Direction
Locate each line in the data that contains the word "italic" and copy those lines.

Stored entries
╔══

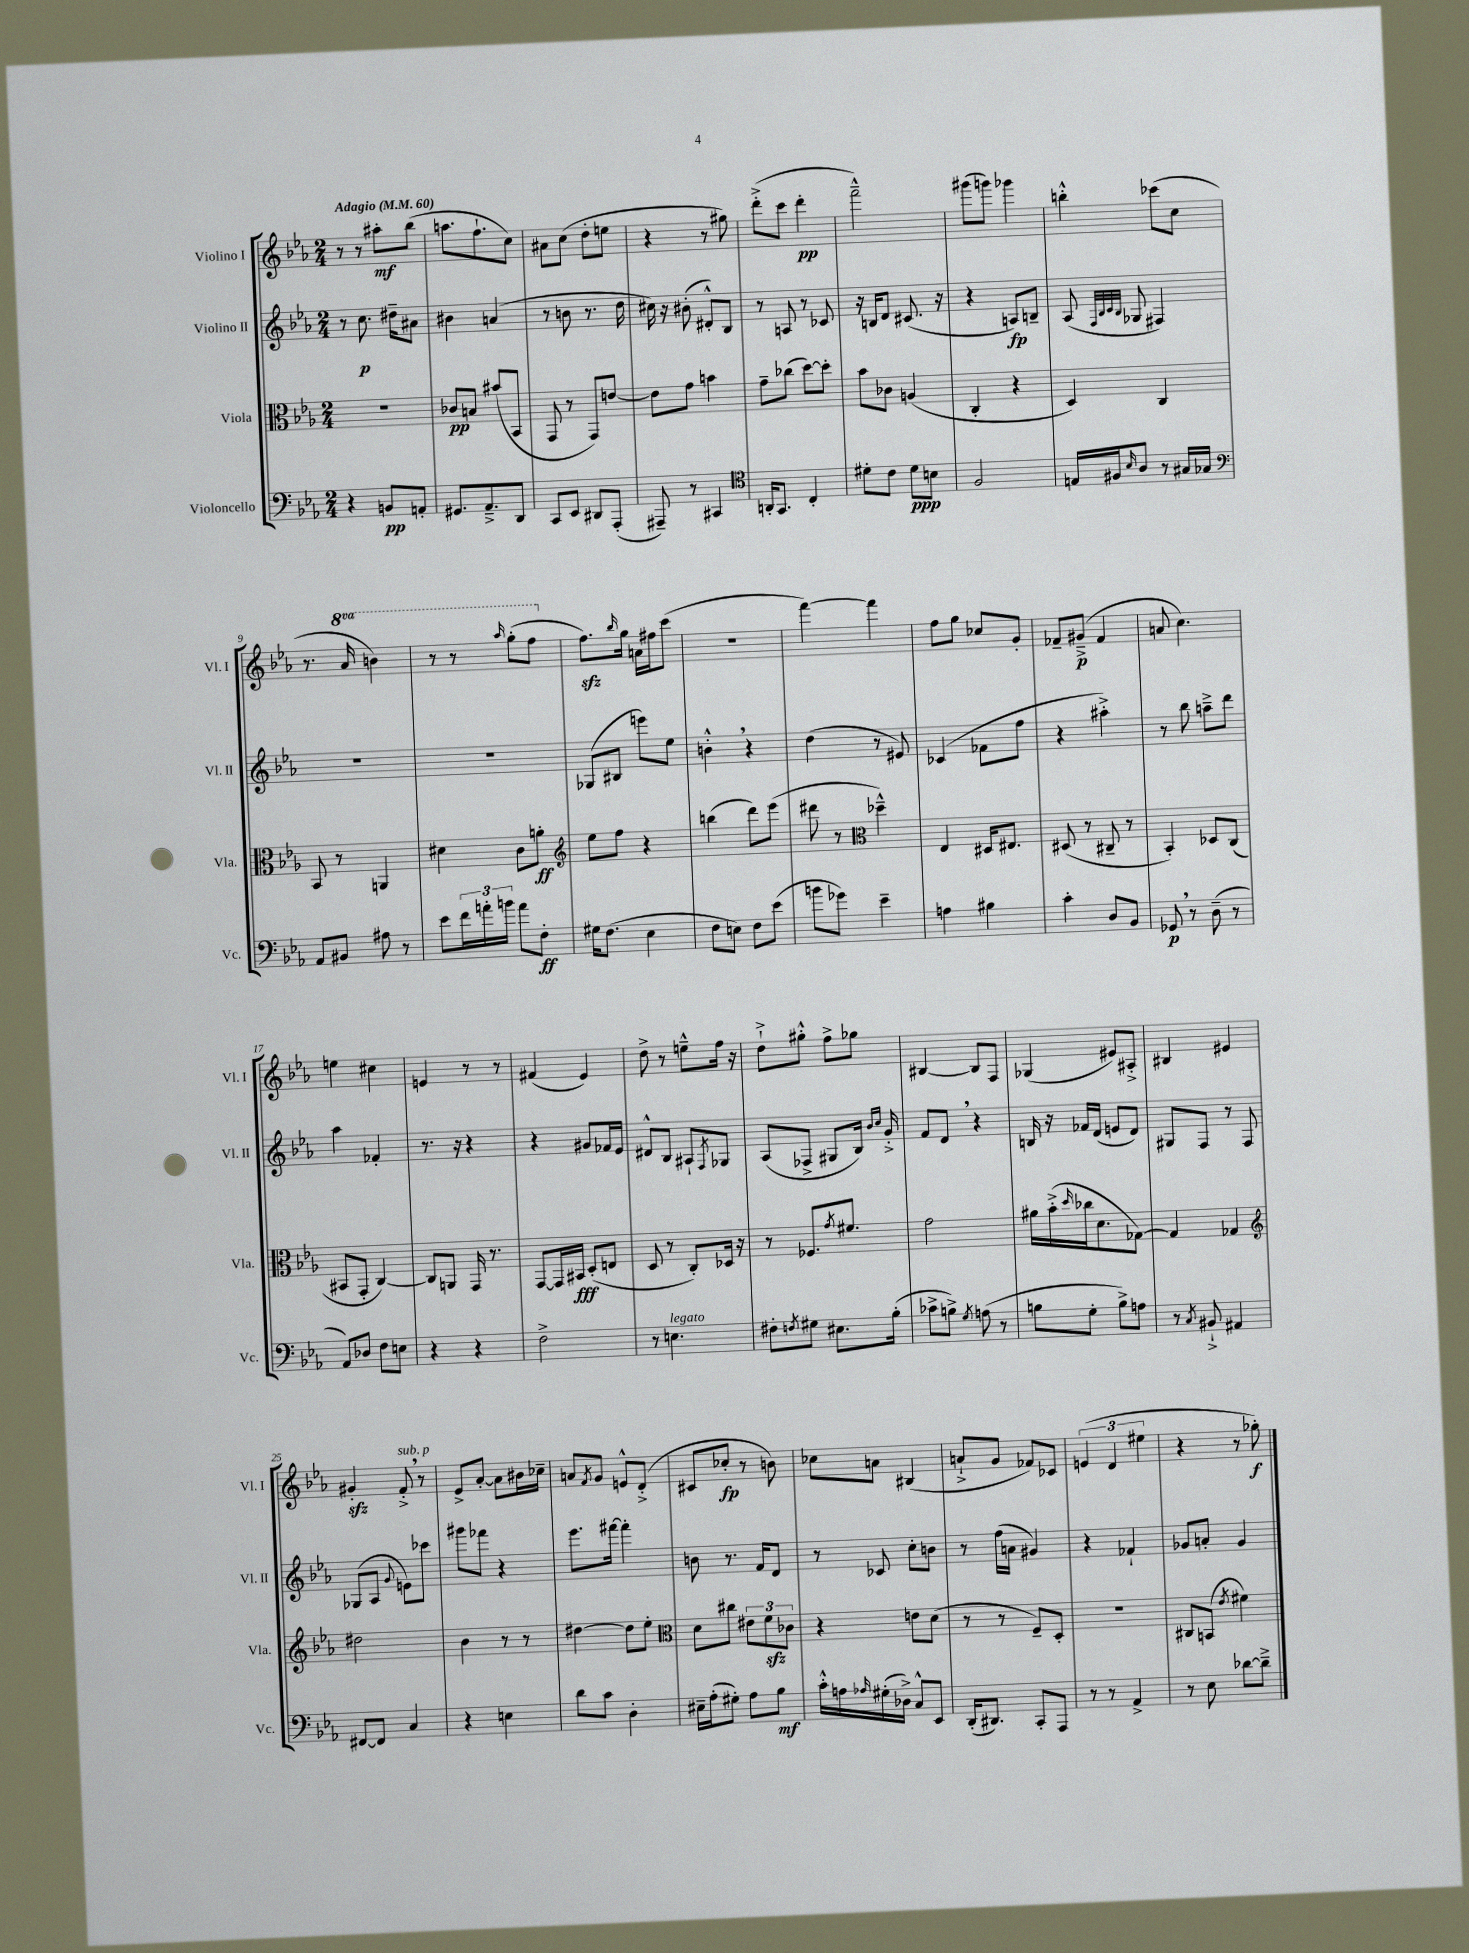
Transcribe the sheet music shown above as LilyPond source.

<<
\new StaffGroup <<
\new Staff = "s0" \with { instrumentName = "Violino I" shortInstrumentName = "Vl. I" } {
    \clef treble \key ees \major \numericTimeSignature \time 2/4 \set Staff.ottavationMarkups = #ottavation-simple-ordinals \tempo "Adagio" 4 = 60
    r8 r8 ais''8-.\mf bes''8( |
    a''8. f''8.-! c''8) |
    ais'8 c''8( d''8-. e''8 |
    r4 r8 gis''8) |
    d'''8-.->( c'''8 d'''4-.\pp |
    f'''2---^) |
    gis'''8( g'''8) ges'''4 |
    b''4-.-^ ces'''8( c''8 |
    r8. \ottava #1 aes''16 b''4) |
    r8 r8 \grace { aes'''16 } g'''8-.( f'''8 \ottava #0 |
    f''8.\sfz) \grace { bes''16 } g''16 a'16 fis''16 c'''8( |
    R2 |
    f'''4~) f'''4 |
    f''8 g''8 ces''8 g'8-. |
    fes'8-- gis'8--->\p( fes'4 |
    a'8 c''4.) |
    e''4 cis''4 |
    e'4 r8 r8 |
    fis'4( ees'4) |
    d''8-> r8 e''8---^ f''16 r16 |
    d''8-!-> gis''8-.-^ f''8-> ges''8 |
    bis4~ bis8 f8 |
    ges4( eis'8) ais8-.-> |
    bis4 eis'4 |
    gis'4-.\sfz f'8-.->^\markup { \italic "sub. p" } \breathe r8 |
    ees'8-> aes'8~-. aes'8 bis'16 ces''16-- |
    a'8 \acciaccatura { f'8 } g'8 e'8-^ d'8-.->( |
    cis'8 ces''8-.\fp r8 b'8) |
    ces''8 a'8 bis4( |
    a'8-!-> g'8 fes'8) ces'8 |
    \tuplet 3/2 { e'4( d'4 eis''4 } |
    r4 r8 ges''8-.\f) \bar "|." |
}
\new Staff = "s1" \with { instrumentName = "Violino II" shortInstrumentName = "Vl. II" } {
    \clef treble \key ees \major \numericTimeSignature \time 2/4
    r8 c''8.\p dis''16-- ais'8 |
    bis'4 a'4( |
    r8 b'8 r8. d''16 |
    cis''16) r16 bis'8-.( dis'8-.-^) bes8 |
    r8 a8 r8 ces'8 |
    r16 b16 d'8 cis'8.( r16 |
    r4 a8\fp) b8-- |
    aes8( \grace { f32 bes32 c'32 bes32 } ges8 fis4) |
    R2 |
    r2 |
    ges8( bis8 e'''8) ees''8 |
    b'4-.-^ \breathe r4 |
    d''4( r8 eis'8) |
    ces'4( fes'8 f''8 |
    r4 ais''4-.->) |
    r8 bes''8 a''8---> d'''8 |
    aes''4 fes'4-. |
    r8. r16 r4 |
    r4 gis'8 fes'16 ees'16 |
    dis'8-^ bes8 ais8-! \acciaccatura { f8 } ges8 |
    aes8( fes8-> gis8 bes16) \grace { bes'16 c''16 } g'16-.-> |
    f'8 d'8 \breathe r4 |
    b16 r16 fes'16 d'16( e'8 d'8) |
    gis8 f8 r8 f8 |
    ges8( aes8 \appoggiatura { g'8 } e'8) ces'''8 |
    gis'''8 fes'''8 r4 |
    ees'''8. fis'''16~ fis'''4-. |
    b'8 r8. f'16 d'8 |
    r8 ces'8 c''8-. b'8 |
    r8 f''16( a'16 gis'4) |
    r4 fes'4-! |
    ges'8 a'8-. ges'4 \bar "|." |
}
\new Staff = "s2" \with { instrumentName = "Viola" shortInstrumentName = "Vla." } {
    \clef alto \key ees \major \numericTimeSignature \time 2/4
    R2 |
    ces'8\pp b8 bis'8( bes,8 |
    g,8 r8 g,8) e'8~ |
    e'8 g'8 b'4 |
    g'8-- ces''8( d''8~) d''8-. |
    bes'8 ces'8 a4( |
    c4-. r4 |
    d4) c4 |
    bes,8 r8 a,4 |
    dis'4 c'8 a'8-.\ff |
    \clef treble ees''8 f''8 r4 |
    b''4( d'''8) ees'''8( |
    dis'''8 r8 \clef alto des''4---^) |
    ees4 dis16 eis8. |
    dis8( r8 cis8-- r8 |
    bes,4-.) des8 c8( |
    bis,8 g,8-. c4~) |
    c8 a,8 g,16 r8. |
    g,8~ g,16 bis,16\fff d8-.( e8 |
    d8 r8 c8-.) des16 r16 |
    r8 fes8. \acciaccatura { g'8 } fis'8. |
    g'2 |
    ais'16 bes'16-.->( \grace { d''16 } ces''16 d'8. ges8~) |
    ges4 ges4 |
    \clef treble dis''2 |
    bes'4 r8 r8 |
    dis''4~ dis''8 ees''8-. |
    \clef alto d'8 cis''8 \tuplet 3/2 { eis'8 f'8\sfz ces'8 } |
    r4 e'8 d'8( |
    r8 r8 f8--) d8-. |
    R2 |
    cis8 b,8( \acciaccatura { ees'8 } fis'4) \bar "|." |
}
\new Staff = "s3" \with { instrumentName = "Violoncello" shortInstrumentName = "Vc." } {
    \clef bass \key ees \major \numericTimeSignature \time 2/4
    r4 b,8\pp a,8-. |
    gis,8. aes,8.---> d,8 |
    c,8 ees,8 dis,8 aes,,8-.( |
    ais,,8--) r8 cis,4 |
    \clef tenor a,16-. g,8. c4-. |
    dis'8-. c'8 dis'8\ppp b8 |
    f2 |
    e16 fis16 \grace { bes16 } aes8 r8 gis16 ges16 |
    \clef bass aes,8 bis,8 ais8 r8 |
    ees'8 \tuplet 3/2 { f'16 a'16-. b'16 } a'8 f8-.\ff |
    gis16 f8.( ees4 |
    f8 e8) f8 ees'8( |
    b'8 ges'8) ees'4-- |
    a4 bis4 |
    c'4-. d8 bes,8 |
    ges,8\p \breathe r8 d8--( r8 |
    aes,8) des8 f8 e8 |
    r4 r4 |
    f2-> |
    r8 e4.^\markup { \italic "legato" } |
    fis8-. \acciaccatura { f8 } gis8 eis8. bes16-.( |
    ces'8-> b8->) \acciaccatura { g8 } a8( r8 |
    b8 g8-. b8->) a8 |
    r8 \acciaccatura { c8 } bis,8-!-> ais,4 |
    fis,8~ fis,8 c4 |
    r4 e4 |
    d'8 c'8 d4-. |
    eis16-- aes16-.( gis8-.) aes8 bes8\mf |
    c'16-.-^ a16 \grace { aes16 } gis16-.( des16->) c8-^ ees,8 |
    d,16-.( dis,8.) c,8-. aes,,8 |
    r8 r8 aes,4-> |
    r8 ees8 des'8~ des'8---> \bar "|." |
}
>>
>>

╚══

Task answer
    gis'4-.\sfz f'8-.->^\markup { \italic "sub. p" } \breathe r8 |
    r8 e4.^\markup { \italic "legato" } |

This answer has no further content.